Exercise details: Below are the records to retype. Keep every character exactly and leave out the pictures.

Data in this exercise:
== == ==

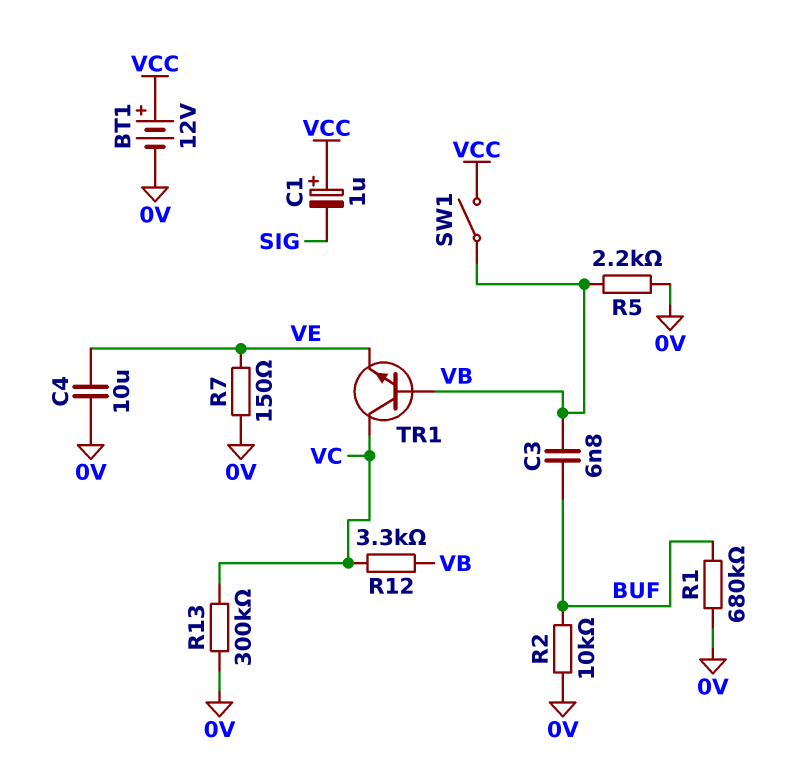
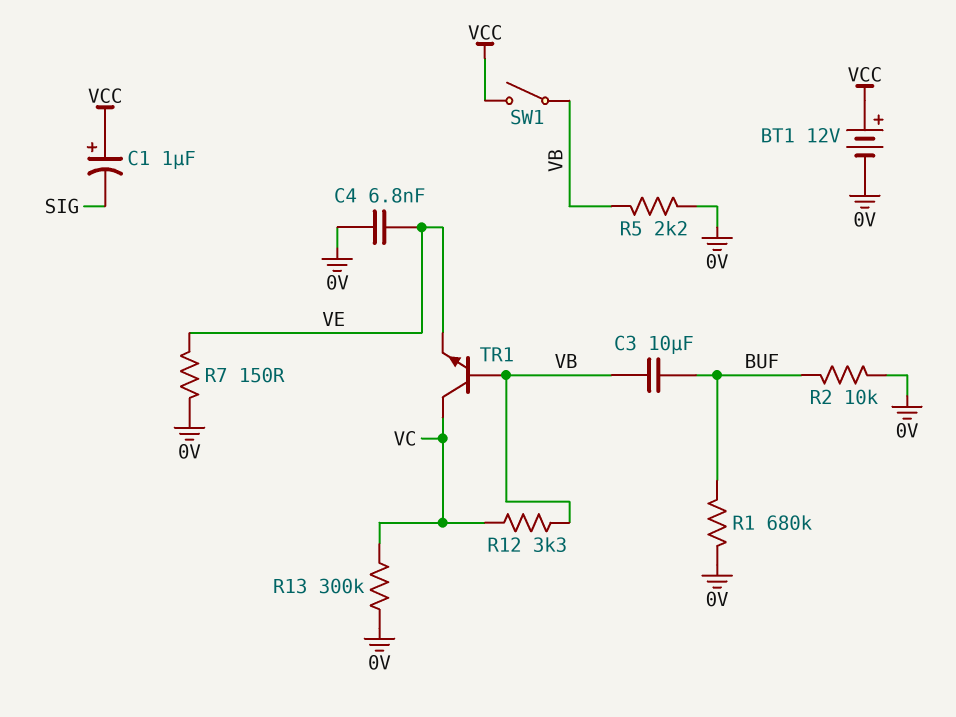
C3: 6.8nF (BUF, VB) -> 10uF (BUF, VB)
C4: 10uF (0V, VE) -> 6.8nF (0V, VE)

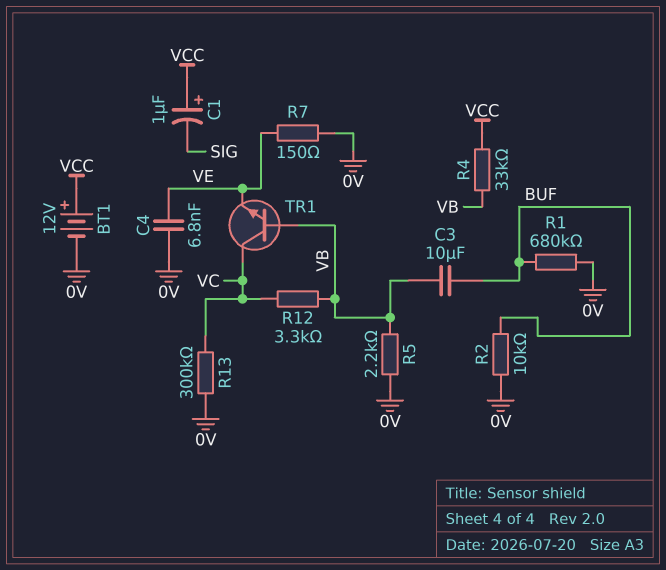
R4: none -> 33k (VB, VCC)
SW1: switch (VB, VCC) -> none

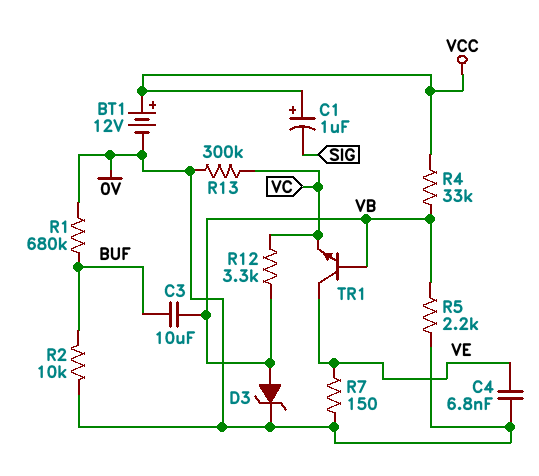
D3: none -> zener (A VB, K 0V)
TR1: NPN (B VB, C VC, E VE) -> NPN (B VB, C VE, E VC)

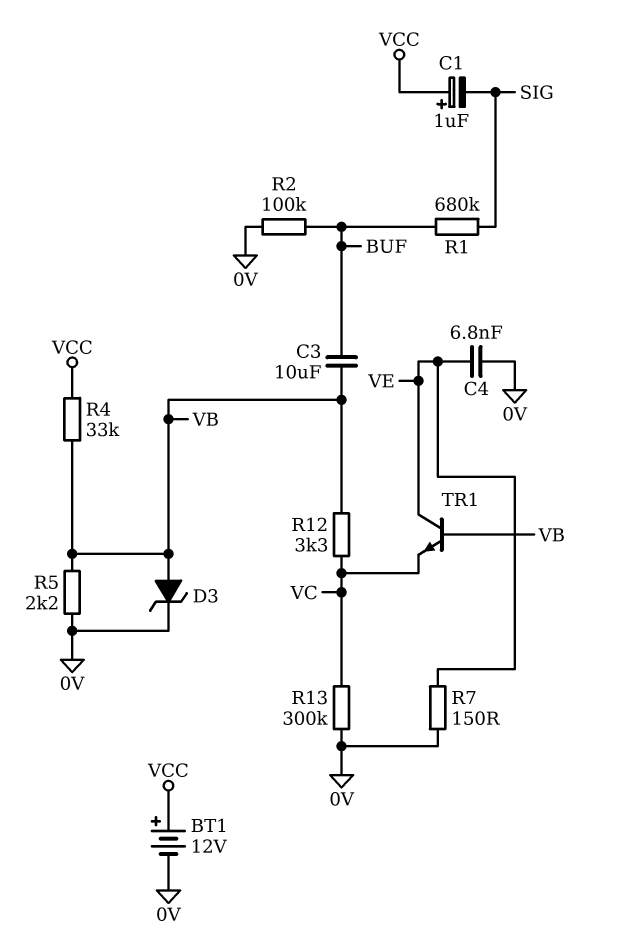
R1: 680k (0V, BUF) -> 680k (BUF, SIG)
R2: 10k (0V, BUF) -> 100k (0V, BUF)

== == ==

Expected output:
C3: 6.8nF (BUF, VB) -> 10uF (BUF, VB)
C4: 10uF (0V, VE) -> 6.8nF (0V, VE)

R4: none -> 33k (VB, VCC)
SW1: switch (VB, VCC) -> none

D3: none -> zener (A VB, K 0V)
TR1: NPN (B VB, C VC, E VE) -> NPN (B VB, C VE, E VC)

R1: 680k (0V, BUF) -> 680k (BUF, SIG)
R2: 10k (0V, BUF) -> 100k (0V, BUF)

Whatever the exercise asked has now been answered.